[Opening RECORDS FOR THE EXERCISE section]

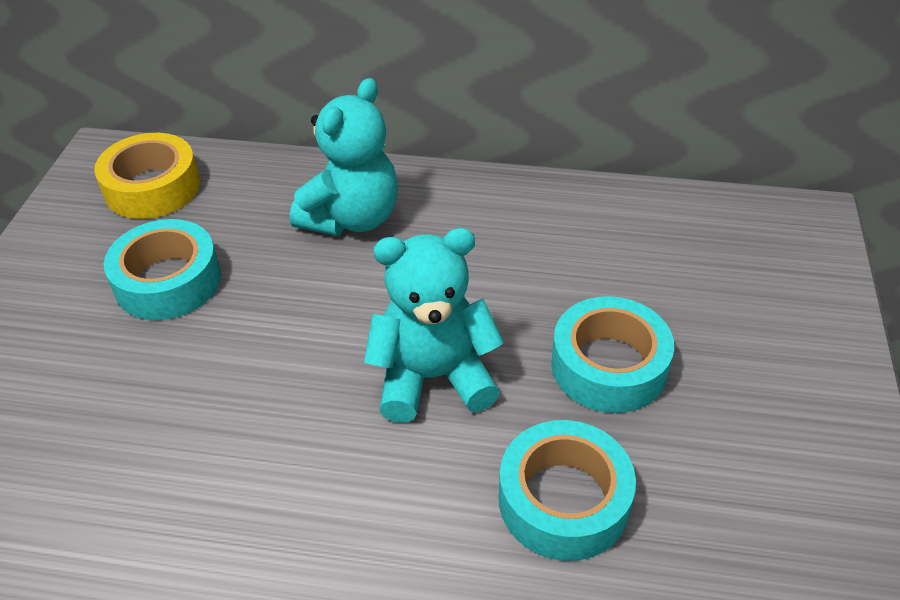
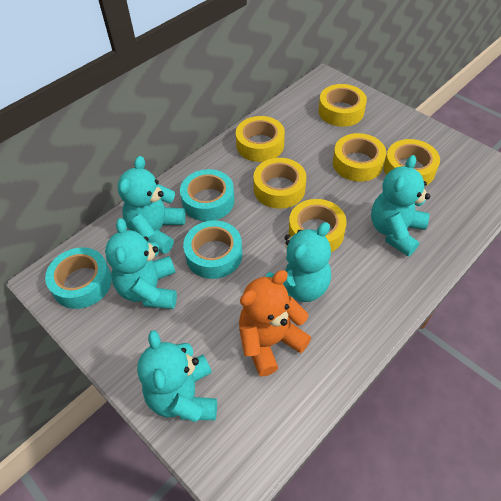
orange teddy bear: 0 -> 1
turquoise teddy bear: 2 -> 5
yellow tape: 1 -> 6

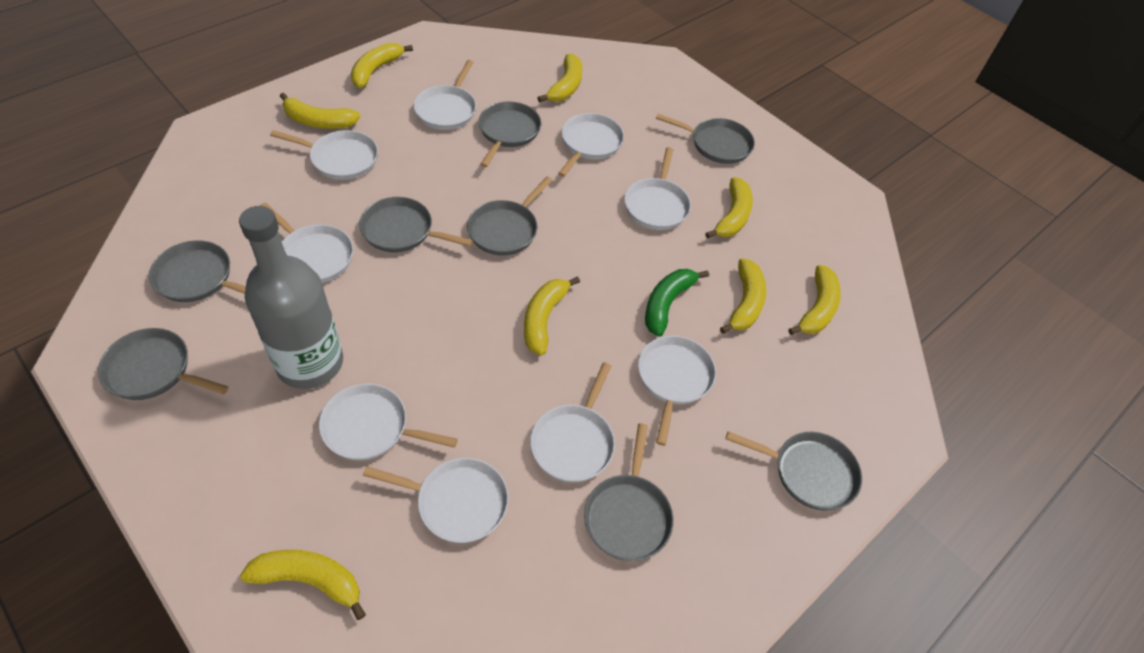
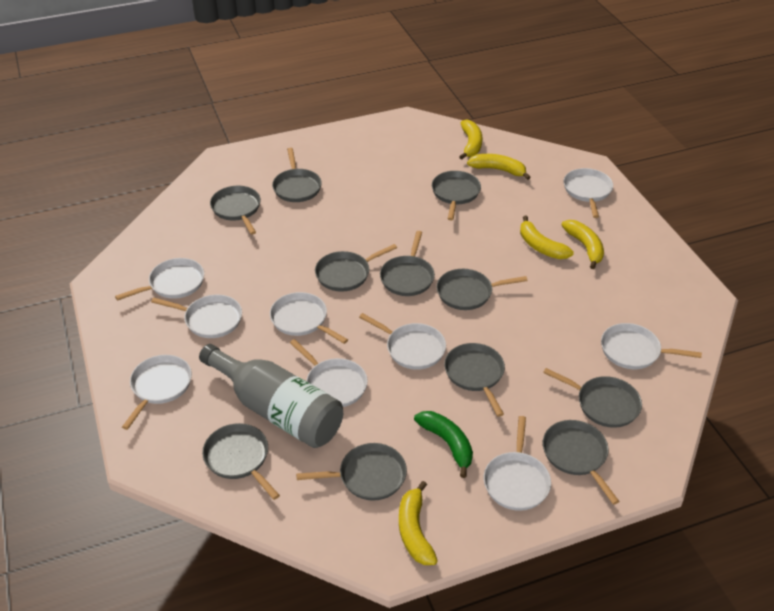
grey pan: 8 -> 11
yellow banana: 8 -> 5

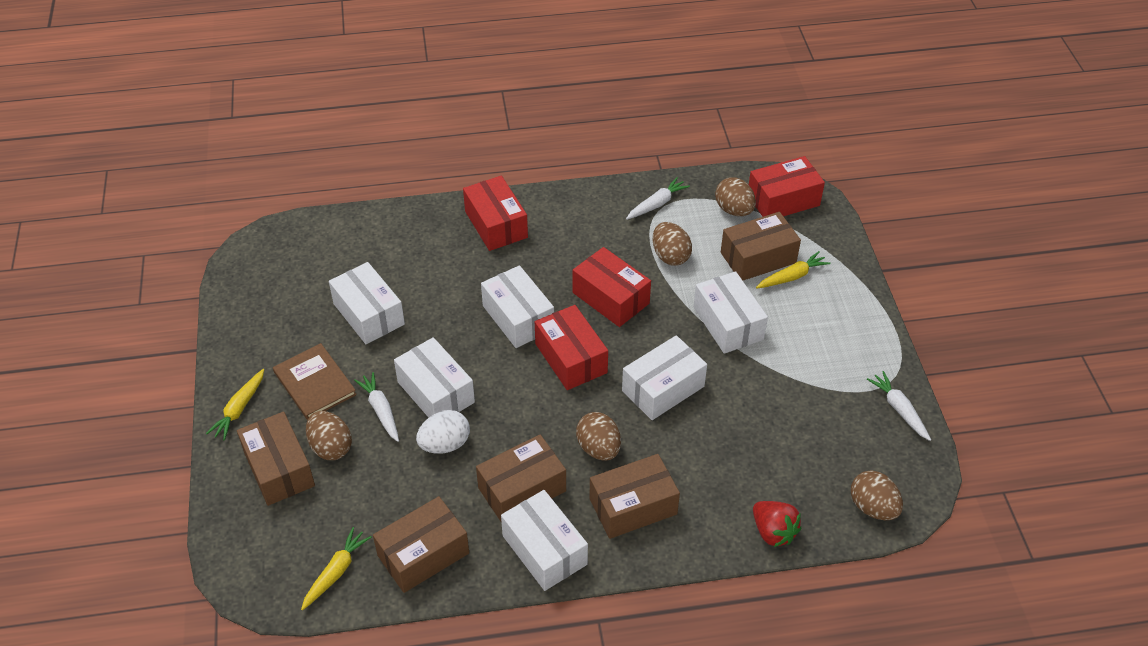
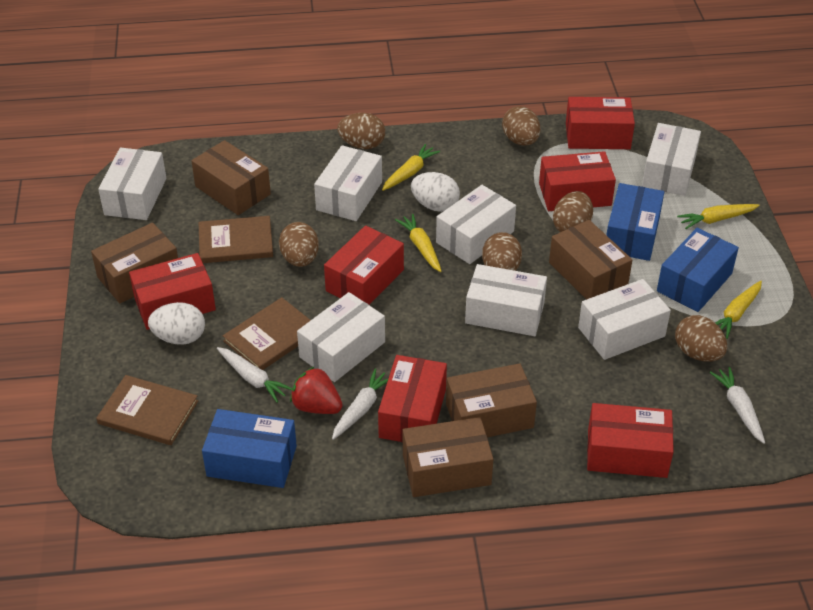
blue box: 0 -> 3
brown book: 1 -> 3
brown egg: 5 -> 6
red box: 4 -> 6
white box: 6 -> 7
white egg: 1 -> 2
yellow carrot: 3 -> 4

[Closing RECORDS FOR THE EXERCISE section]

WHAT IS EXPECTED
Print once more, exactly, the lines from the one with "turquoise teddy bear: 2 -> 5" through the last line of the data, both ends included, without any pictures.

ANSWER FOR THE TASK
turquoise teddy bear: 2 -> 5
yellow tape: 1 -> 6

grey pan: 8 -> 11
yellow banana: 8 -> 5

blue box: 0 -> 3
brown book: 1 -> 3
brown egg: 5 -> 6
red box: 4 -> 6
white box: 6 -> 7
white egg: 1 -> 2
yellow carrot: 3 -> 4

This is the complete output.